● Schriftelijke opdracht: Haal uit de lijst hieronder elke regel met het woord "Violine" en schrijf die regels ongewijzigd over. Let op hoofdletters en kleine letters.

● Getoonde gegevens:
****************************************
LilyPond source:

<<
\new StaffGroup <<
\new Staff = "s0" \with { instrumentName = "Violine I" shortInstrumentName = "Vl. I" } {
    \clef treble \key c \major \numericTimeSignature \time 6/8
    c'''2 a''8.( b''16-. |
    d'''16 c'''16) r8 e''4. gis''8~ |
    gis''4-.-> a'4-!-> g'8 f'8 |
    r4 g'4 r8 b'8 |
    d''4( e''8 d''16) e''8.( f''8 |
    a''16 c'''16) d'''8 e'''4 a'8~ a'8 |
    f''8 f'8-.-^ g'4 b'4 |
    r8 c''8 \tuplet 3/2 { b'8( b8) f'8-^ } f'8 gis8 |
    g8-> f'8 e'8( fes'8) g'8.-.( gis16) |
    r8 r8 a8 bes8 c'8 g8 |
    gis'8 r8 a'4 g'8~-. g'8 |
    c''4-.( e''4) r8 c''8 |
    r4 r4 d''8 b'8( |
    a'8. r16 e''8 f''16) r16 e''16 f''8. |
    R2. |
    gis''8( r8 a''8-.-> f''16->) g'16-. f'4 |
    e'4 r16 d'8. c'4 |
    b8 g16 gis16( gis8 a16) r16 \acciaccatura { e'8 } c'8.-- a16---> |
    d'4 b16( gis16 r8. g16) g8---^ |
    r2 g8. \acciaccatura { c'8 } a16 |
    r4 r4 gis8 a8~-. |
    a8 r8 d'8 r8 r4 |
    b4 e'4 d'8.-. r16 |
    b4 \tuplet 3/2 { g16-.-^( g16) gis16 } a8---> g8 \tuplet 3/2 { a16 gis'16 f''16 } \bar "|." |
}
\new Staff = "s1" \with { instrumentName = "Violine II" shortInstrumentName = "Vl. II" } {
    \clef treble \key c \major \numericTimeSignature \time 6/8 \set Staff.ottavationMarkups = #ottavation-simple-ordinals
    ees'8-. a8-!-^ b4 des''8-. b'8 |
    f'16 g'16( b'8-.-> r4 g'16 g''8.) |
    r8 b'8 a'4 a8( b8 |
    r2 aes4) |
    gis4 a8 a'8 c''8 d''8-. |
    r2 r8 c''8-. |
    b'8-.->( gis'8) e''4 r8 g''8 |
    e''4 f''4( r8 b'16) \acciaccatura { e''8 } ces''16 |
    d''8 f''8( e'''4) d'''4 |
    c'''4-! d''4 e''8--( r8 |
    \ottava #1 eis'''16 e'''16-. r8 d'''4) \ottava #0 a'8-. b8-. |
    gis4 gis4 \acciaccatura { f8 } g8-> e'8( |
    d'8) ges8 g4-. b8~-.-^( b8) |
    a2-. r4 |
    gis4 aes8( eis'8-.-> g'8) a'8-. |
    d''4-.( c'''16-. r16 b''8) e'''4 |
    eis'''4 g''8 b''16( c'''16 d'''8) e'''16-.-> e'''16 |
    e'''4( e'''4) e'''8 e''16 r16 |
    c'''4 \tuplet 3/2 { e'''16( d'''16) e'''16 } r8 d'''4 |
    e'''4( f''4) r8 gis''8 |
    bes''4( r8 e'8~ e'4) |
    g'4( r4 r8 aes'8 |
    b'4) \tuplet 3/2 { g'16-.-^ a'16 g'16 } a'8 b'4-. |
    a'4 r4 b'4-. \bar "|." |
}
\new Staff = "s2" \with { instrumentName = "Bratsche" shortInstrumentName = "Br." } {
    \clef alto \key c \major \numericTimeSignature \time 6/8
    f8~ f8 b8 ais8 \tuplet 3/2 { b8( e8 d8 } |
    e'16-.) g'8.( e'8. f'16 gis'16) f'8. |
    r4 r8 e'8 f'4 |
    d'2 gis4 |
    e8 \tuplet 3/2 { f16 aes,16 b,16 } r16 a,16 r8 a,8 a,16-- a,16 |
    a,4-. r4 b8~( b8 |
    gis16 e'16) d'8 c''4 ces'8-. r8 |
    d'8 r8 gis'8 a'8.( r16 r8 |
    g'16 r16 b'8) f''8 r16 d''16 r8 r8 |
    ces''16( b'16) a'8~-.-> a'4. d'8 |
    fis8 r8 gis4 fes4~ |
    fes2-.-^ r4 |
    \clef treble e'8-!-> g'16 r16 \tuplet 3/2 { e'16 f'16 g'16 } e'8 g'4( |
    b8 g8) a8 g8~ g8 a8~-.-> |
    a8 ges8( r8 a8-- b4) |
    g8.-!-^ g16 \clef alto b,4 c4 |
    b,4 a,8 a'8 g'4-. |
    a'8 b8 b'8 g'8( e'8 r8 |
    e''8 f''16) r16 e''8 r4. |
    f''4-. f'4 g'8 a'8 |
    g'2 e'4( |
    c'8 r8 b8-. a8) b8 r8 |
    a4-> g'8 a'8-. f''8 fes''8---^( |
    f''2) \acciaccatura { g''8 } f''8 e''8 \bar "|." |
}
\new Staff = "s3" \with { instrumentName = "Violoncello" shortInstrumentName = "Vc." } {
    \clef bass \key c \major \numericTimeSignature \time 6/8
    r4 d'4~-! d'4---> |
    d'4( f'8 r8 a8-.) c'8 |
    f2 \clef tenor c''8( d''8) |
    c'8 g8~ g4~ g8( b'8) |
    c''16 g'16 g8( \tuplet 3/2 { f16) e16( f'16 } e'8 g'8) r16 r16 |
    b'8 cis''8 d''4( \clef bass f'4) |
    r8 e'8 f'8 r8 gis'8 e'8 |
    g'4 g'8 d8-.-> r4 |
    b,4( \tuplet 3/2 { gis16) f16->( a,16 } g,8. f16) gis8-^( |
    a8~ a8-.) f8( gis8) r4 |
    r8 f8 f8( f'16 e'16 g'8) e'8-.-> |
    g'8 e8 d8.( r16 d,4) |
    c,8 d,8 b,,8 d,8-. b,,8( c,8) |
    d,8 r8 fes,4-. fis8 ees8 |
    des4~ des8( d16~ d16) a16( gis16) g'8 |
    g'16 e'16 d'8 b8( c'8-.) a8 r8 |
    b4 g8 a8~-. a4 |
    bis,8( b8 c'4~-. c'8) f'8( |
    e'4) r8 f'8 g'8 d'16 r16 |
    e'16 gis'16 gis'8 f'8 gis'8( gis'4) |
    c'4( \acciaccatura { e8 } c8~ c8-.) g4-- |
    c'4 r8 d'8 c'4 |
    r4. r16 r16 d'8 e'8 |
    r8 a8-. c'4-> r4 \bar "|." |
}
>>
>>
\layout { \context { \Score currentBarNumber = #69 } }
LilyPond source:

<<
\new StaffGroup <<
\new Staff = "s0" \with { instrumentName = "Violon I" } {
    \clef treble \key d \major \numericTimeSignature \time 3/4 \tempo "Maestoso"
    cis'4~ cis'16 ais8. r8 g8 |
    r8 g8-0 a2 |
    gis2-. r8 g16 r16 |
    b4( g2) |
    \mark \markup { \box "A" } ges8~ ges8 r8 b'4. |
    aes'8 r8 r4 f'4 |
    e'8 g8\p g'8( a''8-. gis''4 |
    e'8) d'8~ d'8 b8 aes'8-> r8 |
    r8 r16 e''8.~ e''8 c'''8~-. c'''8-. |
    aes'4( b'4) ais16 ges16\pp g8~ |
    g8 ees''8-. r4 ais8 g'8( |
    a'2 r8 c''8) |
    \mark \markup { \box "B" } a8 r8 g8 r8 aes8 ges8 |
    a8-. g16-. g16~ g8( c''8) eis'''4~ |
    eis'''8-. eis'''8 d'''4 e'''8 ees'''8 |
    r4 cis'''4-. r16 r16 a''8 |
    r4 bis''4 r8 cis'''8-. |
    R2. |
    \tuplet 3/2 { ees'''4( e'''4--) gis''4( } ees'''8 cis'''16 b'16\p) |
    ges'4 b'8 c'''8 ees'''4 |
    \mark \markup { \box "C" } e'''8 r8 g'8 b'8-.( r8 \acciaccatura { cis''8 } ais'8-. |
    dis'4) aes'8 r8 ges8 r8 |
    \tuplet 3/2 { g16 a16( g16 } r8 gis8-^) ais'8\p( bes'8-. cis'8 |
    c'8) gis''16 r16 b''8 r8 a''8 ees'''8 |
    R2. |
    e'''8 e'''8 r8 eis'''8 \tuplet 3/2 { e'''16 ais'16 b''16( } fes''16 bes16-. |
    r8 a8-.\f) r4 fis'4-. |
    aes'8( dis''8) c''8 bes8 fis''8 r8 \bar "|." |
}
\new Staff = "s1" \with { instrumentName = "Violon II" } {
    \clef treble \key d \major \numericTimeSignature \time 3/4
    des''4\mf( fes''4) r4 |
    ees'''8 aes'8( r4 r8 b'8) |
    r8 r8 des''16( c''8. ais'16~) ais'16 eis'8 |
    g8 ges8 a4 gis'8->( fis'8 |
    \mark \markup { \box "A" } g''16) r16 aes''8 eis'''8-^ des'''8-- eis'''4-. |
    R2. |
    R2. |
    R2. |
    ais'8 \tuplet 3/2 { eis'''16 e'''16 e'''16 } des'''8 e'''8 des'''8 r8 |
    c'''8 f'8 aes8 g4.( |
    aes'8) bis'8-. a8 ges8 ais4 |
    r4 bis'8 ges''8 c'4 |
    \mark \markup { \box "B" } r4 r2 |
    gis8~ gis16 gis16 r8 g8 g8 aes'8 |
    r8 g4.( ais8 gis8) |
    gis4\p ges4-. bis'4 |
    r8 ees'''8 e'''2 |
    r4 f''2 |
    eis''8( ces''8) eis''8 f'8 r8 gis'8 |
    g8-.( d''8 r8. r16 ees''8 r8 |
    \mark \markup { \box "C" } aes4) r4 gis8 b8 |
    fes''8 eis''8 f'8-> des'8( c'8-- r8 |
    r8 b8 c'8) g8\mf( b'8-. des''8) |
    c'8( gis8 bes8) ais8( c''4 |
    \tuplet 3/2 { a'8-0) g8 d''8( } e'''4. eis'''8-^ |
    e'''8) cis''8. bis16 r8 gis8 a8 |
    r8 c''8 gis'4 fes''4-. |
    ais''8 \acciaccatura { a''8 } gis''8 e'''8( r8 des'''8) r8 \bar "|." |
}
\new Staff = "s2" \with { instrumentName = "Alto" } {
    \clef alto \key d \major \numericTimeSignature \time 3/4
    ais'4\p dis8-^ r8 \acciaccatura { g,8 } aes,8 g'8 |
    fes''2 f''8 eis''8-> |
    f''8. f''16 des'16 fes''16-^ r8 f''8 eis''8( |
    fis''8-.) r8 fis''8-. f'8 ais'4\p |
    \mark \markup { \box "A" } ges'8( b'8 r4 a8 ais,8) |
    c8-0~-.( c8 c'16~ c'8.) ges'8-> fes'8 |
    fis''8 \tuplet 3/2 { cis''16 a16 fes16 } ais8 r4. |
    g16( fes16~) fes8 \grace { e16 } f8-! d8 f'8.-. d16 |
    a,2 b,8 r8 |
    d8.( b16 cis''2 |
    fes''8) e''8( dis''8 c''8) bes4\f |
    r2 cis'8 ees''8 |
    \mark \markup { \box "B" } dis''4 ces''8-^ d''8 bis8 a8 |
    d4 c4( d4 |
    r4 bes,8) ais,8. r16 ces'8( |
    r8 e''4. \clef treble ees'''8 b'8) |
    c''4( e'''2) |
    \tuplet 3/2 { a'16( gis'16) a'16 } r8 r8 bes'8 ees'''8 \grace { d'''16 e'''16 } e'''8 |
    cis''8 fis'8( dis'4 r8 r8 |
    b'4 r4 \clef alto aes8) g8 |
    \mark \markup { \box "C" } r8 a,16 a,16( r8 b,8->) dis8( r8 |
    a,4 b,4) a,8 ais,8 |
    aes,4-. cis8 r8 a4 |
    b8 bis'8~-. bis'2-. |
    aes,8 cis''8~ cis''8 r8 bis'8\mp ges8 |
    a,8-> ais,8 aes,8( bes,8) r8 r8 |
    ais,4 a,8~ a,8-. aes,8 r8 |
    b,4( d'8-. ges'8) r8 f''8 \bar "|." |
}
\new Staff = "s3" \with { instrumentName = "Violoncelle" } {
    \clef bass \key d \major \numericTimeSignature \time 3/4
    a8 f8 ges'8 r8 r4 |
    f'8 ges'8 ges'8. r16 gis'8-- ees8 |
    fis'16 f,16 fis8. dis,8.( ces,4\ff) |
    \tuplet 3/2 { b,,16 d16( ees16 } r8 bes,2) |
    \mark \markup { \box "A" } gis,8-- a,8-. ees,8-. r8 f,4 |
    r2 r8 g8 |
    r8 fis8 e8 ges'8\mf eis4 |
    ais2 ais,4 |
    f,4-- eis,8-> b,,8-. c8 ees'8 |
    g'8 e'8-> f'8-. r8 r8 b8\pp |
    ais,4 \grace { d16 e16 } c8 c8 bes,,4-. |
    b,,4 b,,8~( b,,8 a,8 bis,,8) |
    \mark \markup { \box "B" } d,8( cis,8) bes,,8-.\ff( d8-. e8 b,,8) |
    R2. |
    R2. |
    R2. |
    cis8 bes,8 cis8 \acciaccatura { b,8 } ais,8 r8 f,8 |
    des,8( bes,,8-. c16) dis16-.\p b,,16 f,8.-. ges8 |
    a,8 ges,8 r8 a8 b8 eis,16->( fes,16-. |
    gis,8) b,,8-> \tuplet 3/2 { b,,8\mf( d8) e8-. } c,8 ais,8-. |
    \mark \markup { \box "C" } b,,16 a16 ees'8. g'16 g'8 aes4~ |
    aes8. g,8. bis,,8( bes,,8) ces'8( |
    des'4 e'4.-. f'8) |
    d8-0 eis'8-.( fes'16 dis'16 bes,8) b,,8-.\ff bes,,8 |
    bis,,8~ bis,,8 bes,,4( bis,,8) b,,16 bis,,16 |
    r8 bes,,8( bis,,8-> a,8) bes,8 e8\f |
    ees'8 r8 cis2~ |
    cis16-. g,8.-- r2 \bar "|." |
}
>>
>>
****************************************
● Schriftelijk antwoord:
\new Staff = "s0" \with { instrumentName = "Violine I" shortInstrumentName = "Vl. I" } {
\new Staff = "s1" \with { instrumentName = "Violine II" shortInstrumentName = "Vl. II" } {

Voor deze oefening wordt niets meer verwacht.